*TASK MATERIAL:*
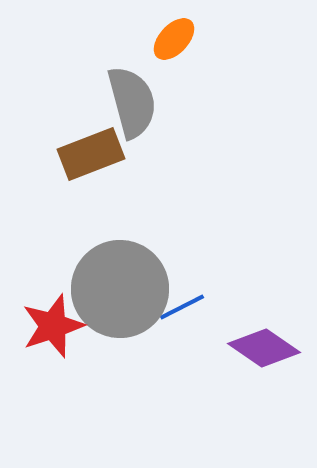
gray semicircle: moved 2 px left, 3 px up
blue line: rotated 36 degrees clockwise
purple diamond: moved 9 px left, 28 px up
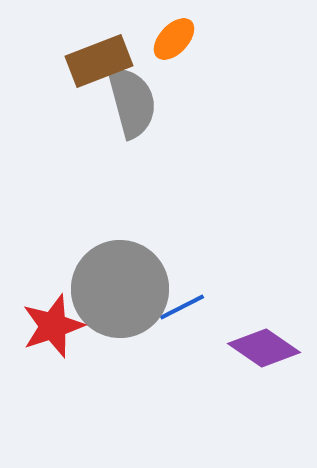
brown rectangle: moved 8 px right, 93 px up
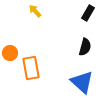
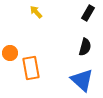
yellow arrow: moved 1 px right, 1 px down
blue triangle: moved 2 px up
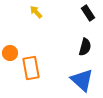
black rectangle: rotated 63 degrees counterclockwise
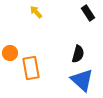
black semicircle: moved 7 px left, 7 px down
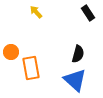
orange circle: moved 1 px right, 1 px up
blue triangle: moved 7 px left
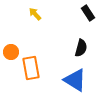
yellow arrow: moved 1 px left, 2 px down
black semicircle: moved 3 px right, 6 px up
blue triangle: rotated 10 degrees counterclockwise
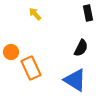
black rectangle: rotated 21 degrees clockwise
black semicircle: rotated 12 degrees clockwise
orange rectangle: rotated 15 degrees counterclockwise
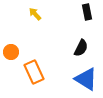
black rectangle: moved 1 px left, 1 px up
orange rectangle: moved 3 px right, 4 px down
blue triangle: moved 11 px right, 1 px up
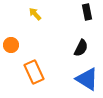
orange circle: moved 7 px up
blue triangle: moved 1 px right
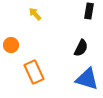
black rectangle: moved 2 px right, 1 px up; rotated 21 degrees clockwise
blue triangle: rotated 15 degrees counterclockwise
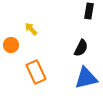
yellow arrow: moved 4 px left, 15 px down
orange rectangle: moved 2 px right
blue triangle: moved 1 px left, 1 px up; rotated 30 degrees counterclockwise
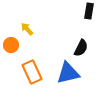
yellow arrow: moved 4 px left
orange rectangle: moved 4 px left
blue triangle: moved 18 px left, 5 px up
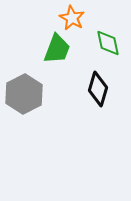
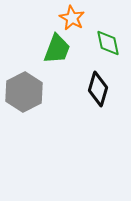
gray hexagon: moved 2 px up
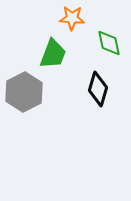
orange star: rotated 25 degrees counterclockwise
green diamond: moved 1 px right
green trapezoid: moved 4 px left, 5 px down
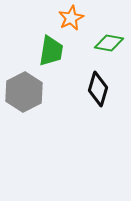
orange star: moved 1 px left; rotated 30 degrees counterclockwise
green diamond: rotated 68 degrees counterclockwise
green trapezoid: moved 2 px left, 3 px up; rotated 12 degrees counterclockwise
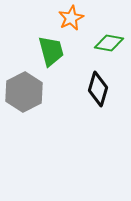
green trapezoid: rotated 24 degrees counterclockwise
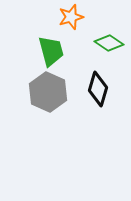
orange star: moved 1 px up; rotated 10 degrees clockwise
green diamond: rotated 24 degrees clockwise
gray hexagon: moved 24 px right; rotated 9 degrees counterclockwise
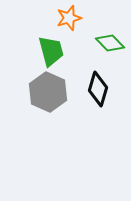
orange star: moved 2 px left, 1 px down
green diamond: moved 1 px right; rotated 12 degrees clockwise
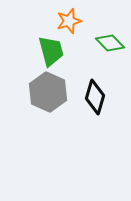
orange star: moved 3 px down
black diamond: moved 3 px left, 8 px down
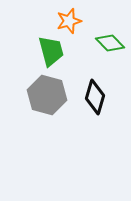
gray hexagon: moved 1 px left, 3 px down; rotated 9 degrees counterclockwise
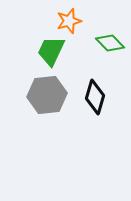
green trapezoid: rotated 140 degrees counterclockwise
gray hexagon: rotated 21 degrees counterclockwise
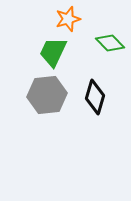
orange star: moved 1 px left, 2 px up
green trapezoid: moved 2 px right, 1 px down
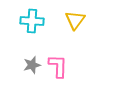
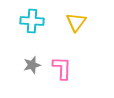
yellow triangle: moved 1 px right, 2 px down
pink L-shape: moved 4 px right, 2 px down
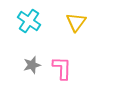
cyan cross: moved 3 px left; rotated 30 degrees clockwise
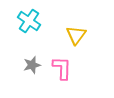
yellow triangle: moved 13 px down
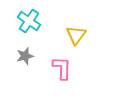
gray star: moved 7 px left, 9 px up
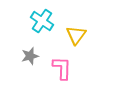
cyan cross: moved 13 px right
gray star: moved 5 px right
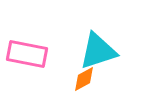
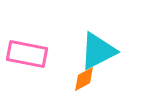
cyan triangle: rotated 9 degrees counterclockwise
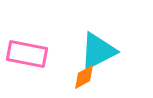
orange diamond: moved 2 px up
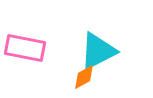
pink rectangle: moved 2 px left, 6 px up
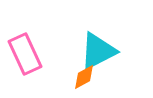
pink rectangle: moved 6 px down; rotated 54 degrees clockwise
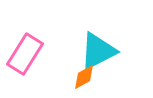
pink rectangle: rotated 57 degrees clockwise
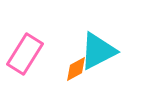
orange diamond: moved 8 px left, 8 px up
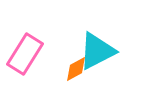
cyan triangle: moved 1 px left
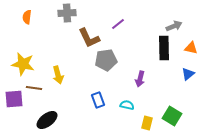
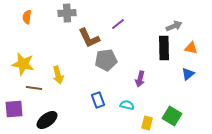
purple square: moved 10 px down
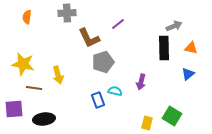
gray pentagon: moved 3 px left, 2 px down; rotated 10 degrees counterclockwise
purple arrow: moved 1 px right, 3 px down
cyan semicircle: moved 12 px left, 14 px up
black ellipse: moved 3 px left, 1 px up; rotated 30 degrees clockwise
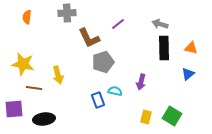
gray arrow: moved 14 px left, 2 px up; rotated 140 degrees counterclockwise
yellow rectangle: moved 1 px left, 6 px up
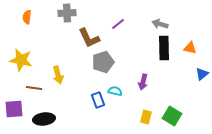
orange triangle: moved 1 px left
yellow star: moved 2 px left, 4 px up
blue triangle: moved 14 px right
purple arrow: moved 2 px right
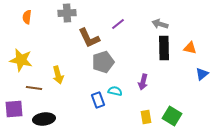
yellow rectangle: rotated 24 degrees counterclockwise
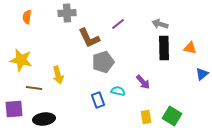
purple arrow: rotated 56 degrees counterclockwise
cyan semicircle: moved 3 px right
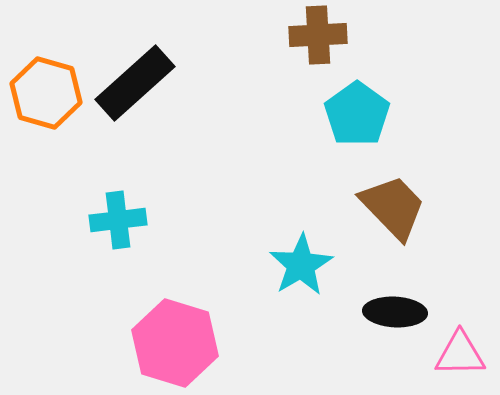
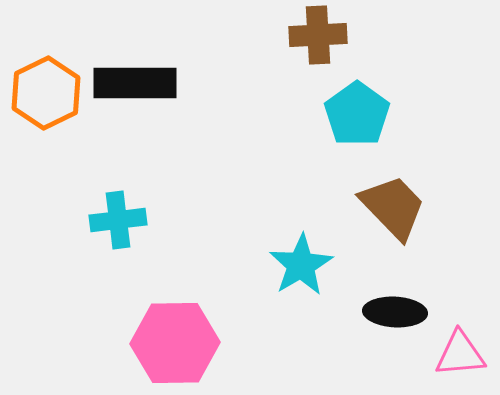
black rectangle: rotated 42 degrees clockwise
orange hexagon: rotated 18 degrees clockwise
pink hexagon: rotated 18 degrees counterclockwise
pink triangle: rotated 4 degrees counterclockwise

*WHAT NEEDS TO BE DONE:* Can you edit all the records above so that every "counterclockwise" becomes "anticlockwise", giving the lines again with nothing else changed and the pictures left out?

*ANSWER TO THIS TASK:*
gray semicircle: moved 2 px left, 3 px up
blue line: rotated 36 degrees clockwise
purple diamond: moved 9 px left, 28 px up
brown rectangle: moved 8 px right, 93 px up
yellow arrow: moved 1 px right, 1 px down
blue triangle: moved 2 px up
black rectangle: rotated 63 degrees anticlockwise
black semicircle: moved 7 px left, 7 px down
orange circle: moved 1 px right, 1 px up
blue triangle: moved 7 px left
yellow arrow: moved 1 px left, 2 px down
black semicircle: moved 3 px right, 6 px up
blue triangle: rotated 10 degrees anticlockwise
black rectangle: rotated 21 degrees clockwise
black semicircle: rotated 12 degrees clockwise
orange rectangle: rotated 15 degrees anticlockwise
black rectangle: moved 1 px left, 1 px up
orange rectangle: moved 3 px right, 4 px down
blue triangle: moved 11 px right, 1 px up
orange circle: moved 7 px up
blue triangle: moved 1 px right
black rectangle: moved 2 px right, 1 px up; rotated 21 degrees clockwise
blue triangle: rotated 15 degrees anticlockwise
yellow arrow: moved 4 px left, 15 px down
orange rectangle: moved 2 px right
blue triangle: moved 1 px left, 1 px up; rotated 30 degrees anticlockwise
yellow arrow: moved 4 px left
orange rectangle: moved 4 px left
blue triangle: moved 18 px left, 5 px up
gray hexagon: moved 2 px up
orange star: rotated 25 degrees anticlockwise
green diamond: moved 1 px right
green trapezoid: moved 4 px left, 5 px down
orange star: moved 1 px left; rotated 30 degrees anticlockwise
green diamond: rotated 68 degrees anticlockwise
green trapezoid: moved 2 px left, 3 px up; rotated 12 degrees anticlockwise
green trapezoid: rotated 24 degrees anticlockwise
orange star: moved 1 px up; rotated 10 degrees clockwise
green diamond: rotated 24 degrees clockwise
gray hexagon: moved 24 px right; rotated 9 degrees anticlockwise
orange star: moved 2 px left, 1 px down
green diamond: moved 1 px right; rotated 12 degrees clockwise
orange star: moved 3 px down
black diamond: moved 3 px left, 8 px down
gray hexagon: moved 1 px left, 3 px down; rotated 9 degrees anticlockwise
green trapezoid: rotated 140 degrees anticlockwise
gray hexagon: rotated 21 degrees anticlockwise
orange star: moved 1 px left, 2 px up
green trapezoid: moved 2 px right, 1 px down
yellow triangle: moved 1 px right, 2 px down
pink L-shape: moved 4 px right, 2 px down
cyan cross: moved 3 px left; rotated 30 degrees clockwise
yellow triangle: moved 13 px down
gray star: moved 7 px left, 9 px up
cyan cross: moved 13 px right
gray star: moved 5 px right
cyan triangle: rotated 9 degrees anticlockwise
orange diamond: moved 2 px up
pink rectangle: moved 2 px left, 6 px up
pink rectangle: moved 6 px down; rotated 54 degrees clockwise
pink rectangle: rotated 57 degrees clockwise
orange diamond: moved 8 px left, 8 px up
cyan triangle: moved 1 px left
purple square: moved 10 px down
gray pentagon: moved 3 px left, 2 px down; rotated 10 degrees anticlockwise
purple arrow: moved 1 px right, 3 px down
cyan semicircle: moved 12 px left, 14 px up
black ellipse: moved 3 px left, 1 px up; rotated 30 degrees clockwise
gray arrow: moved 14 px left, 2 px up; rotated 140 degrees anticlockwise
yellow rectangle: moved 1 px left, 6 px up
orange triangle: moved 1 px left
yellow star: moved 2 px left, 4 px up
blue triangle: moved 14 px right
purple arrow: moved 2 px right
yellow rectangle: rotated 24 degrees anticlockwise
purple arrow: rotated 56 degrees anticlockwise
cyan semicircle: moved 3 px right
black rectangle: rotated 42 degrees clockwise
orange hexagon: rotated 18 degrees clockwise
pink hexagon: rotated 18 degrees anticlockwise
pink triangle: rotated 4 degrees anticlockwise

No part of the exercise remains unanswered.